__Your objective__
The entries below contain a stretch that opens with the line containing "BUZZER3 pin GND: none -> GND" and closes with the line containing "SERVO2 pin PWM: GP2 -> GP17"; set down that stretch exactly, both ends included, and nothing else.

──────── Data for review

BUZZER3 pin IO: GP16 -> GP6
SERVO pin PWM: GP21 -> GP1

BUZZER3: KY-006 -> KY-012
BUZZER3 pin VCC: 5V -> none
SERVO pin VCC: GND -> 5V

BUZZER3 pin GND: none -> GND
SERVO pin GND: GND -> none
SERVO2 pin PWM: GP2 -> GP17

────────────────
──────── Data for review

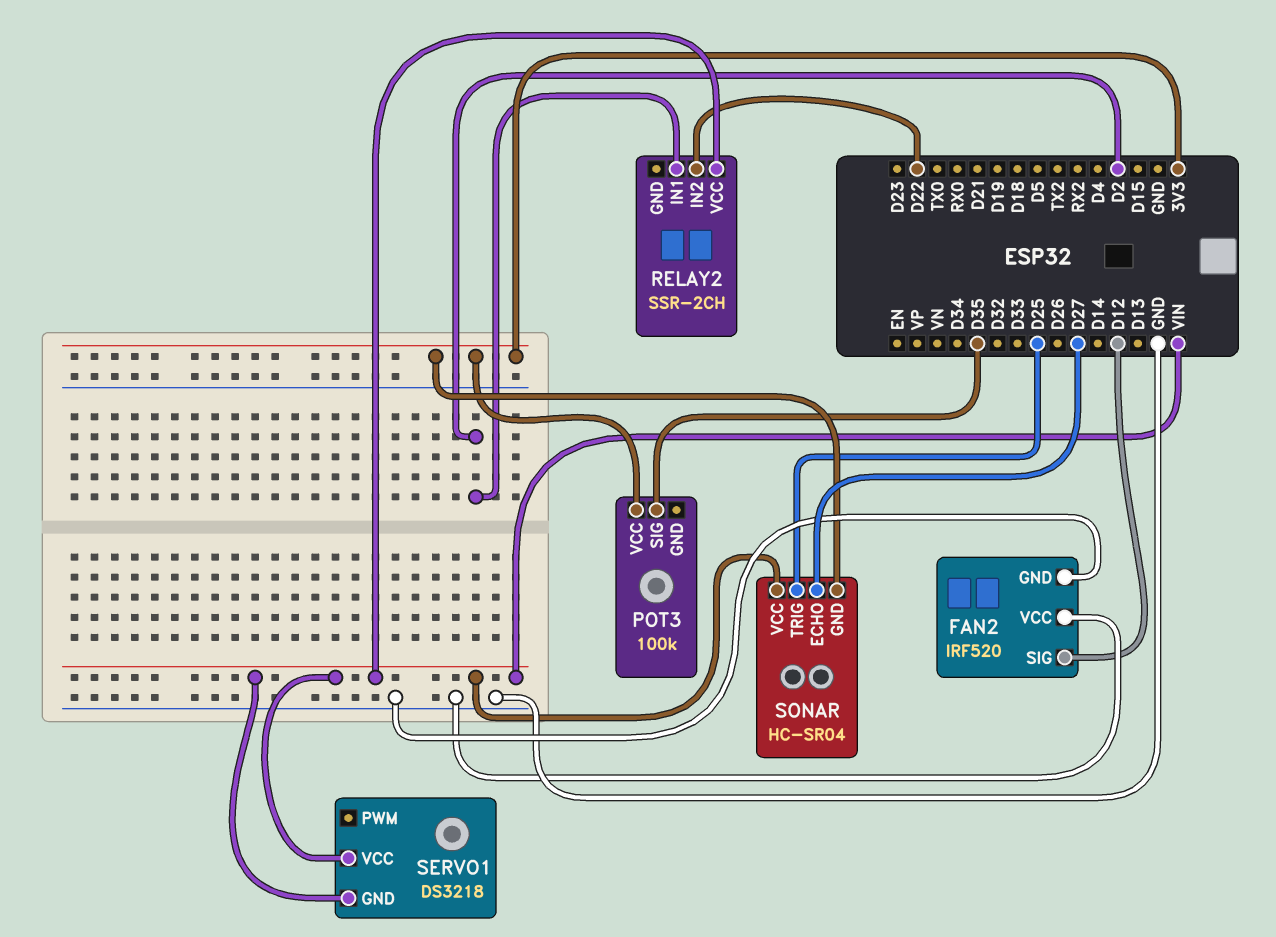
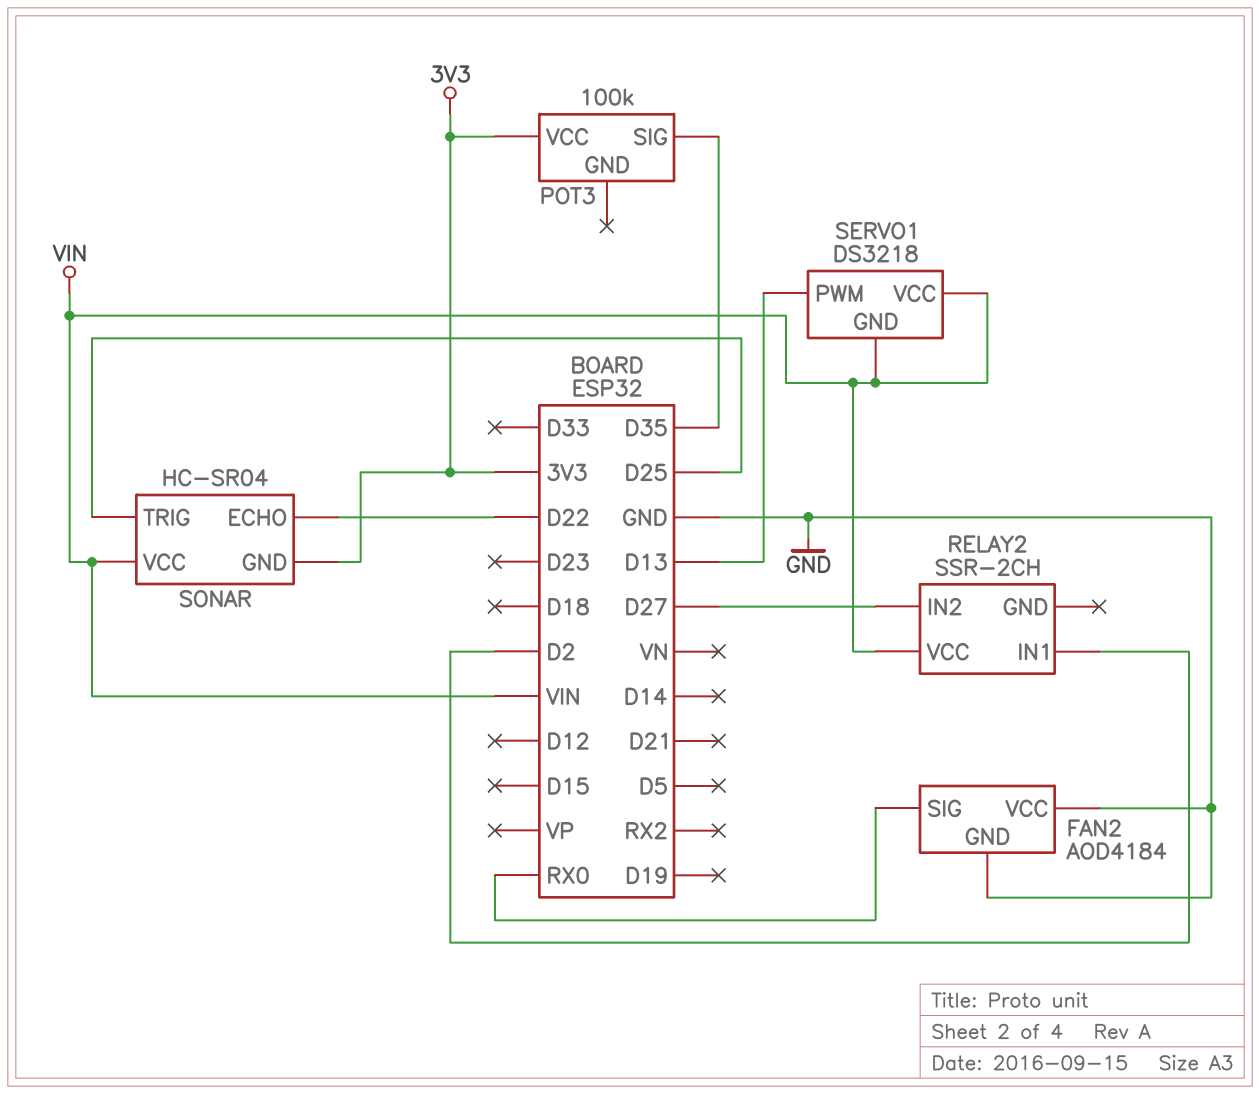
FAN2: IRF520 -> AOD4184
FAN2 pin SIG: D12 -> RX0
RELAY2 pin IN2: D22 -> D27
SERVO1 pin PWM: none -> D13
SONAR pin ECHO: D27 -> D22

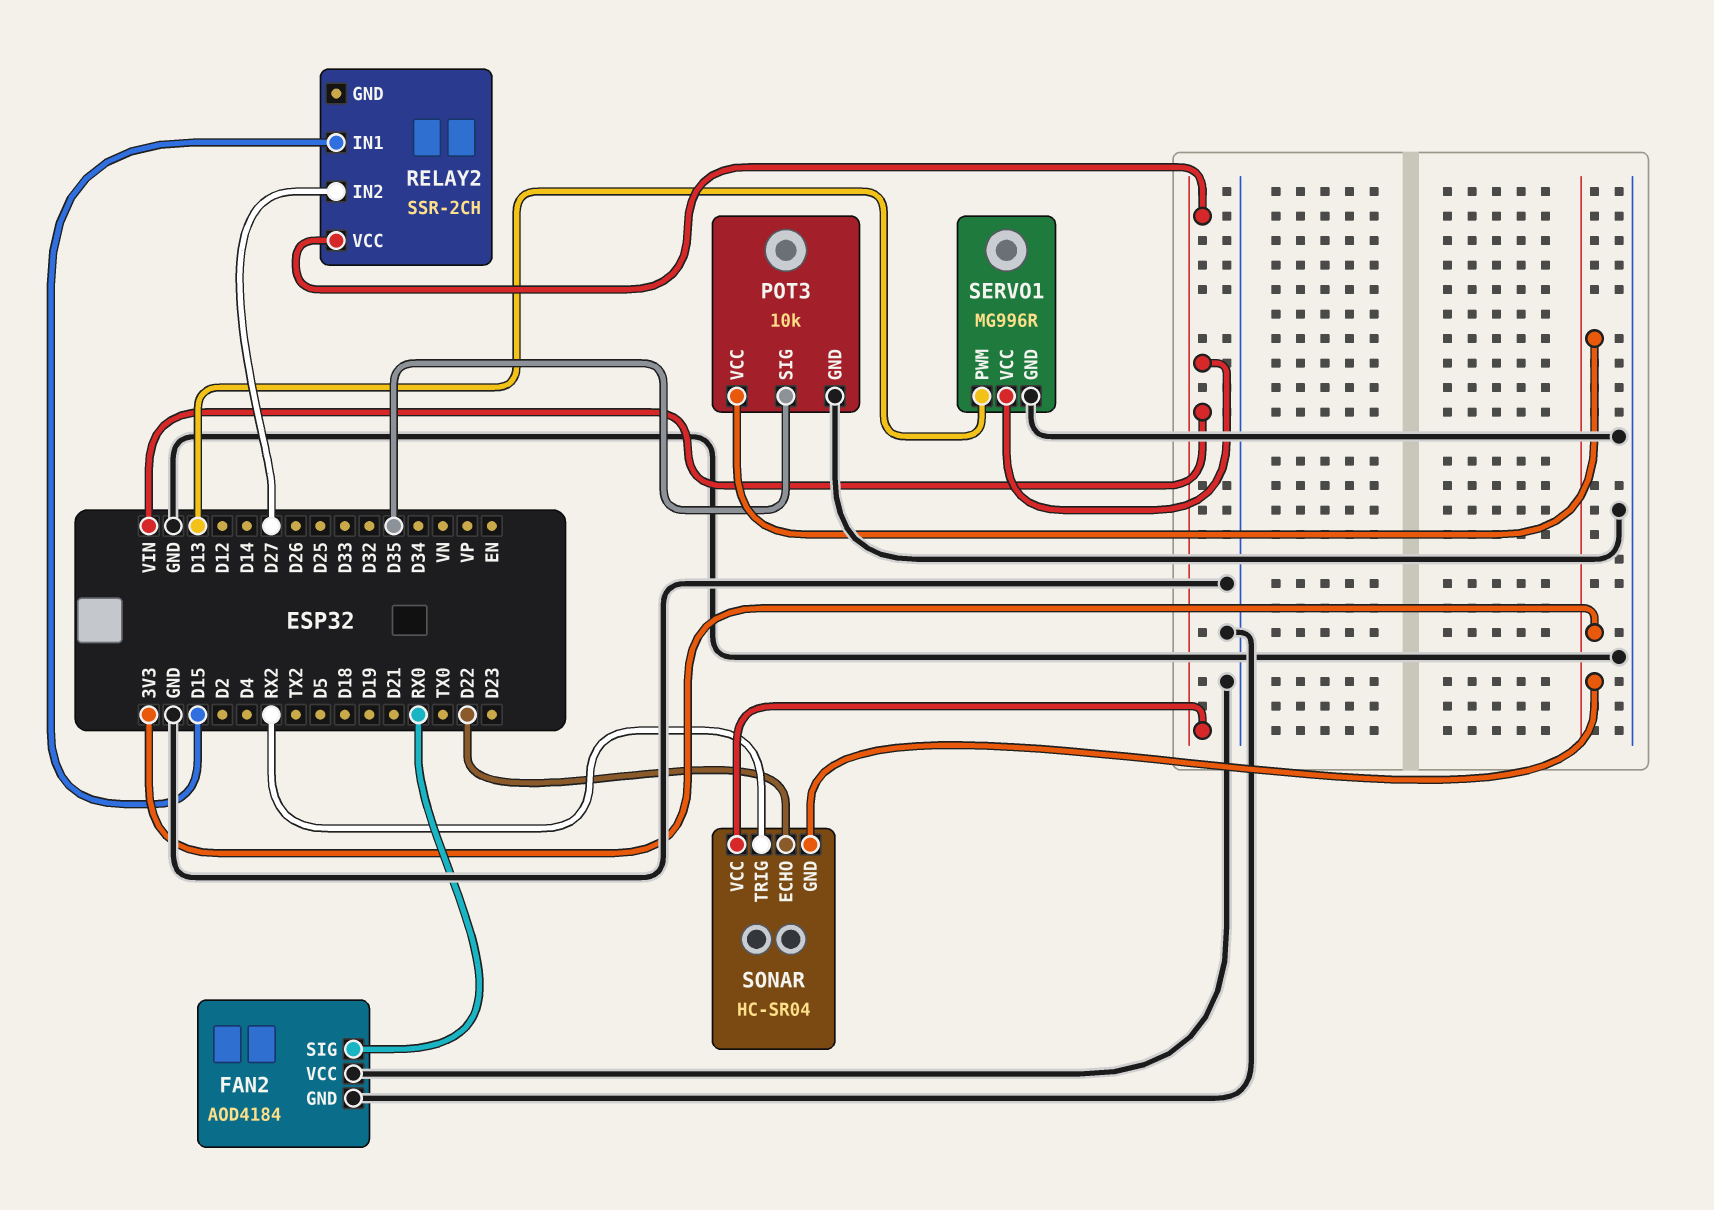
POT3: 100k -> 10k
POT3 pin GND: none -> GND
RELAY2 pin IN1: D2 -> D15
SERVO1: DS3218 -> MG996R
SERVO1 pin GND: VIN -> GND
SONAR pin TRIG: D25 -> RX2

────────────────

__Exercise response__
BUZZER3 pin GND: none -> GND
SERVO pin GND: GND -> none
SERVO2 pin PWM: GP2 -> GP17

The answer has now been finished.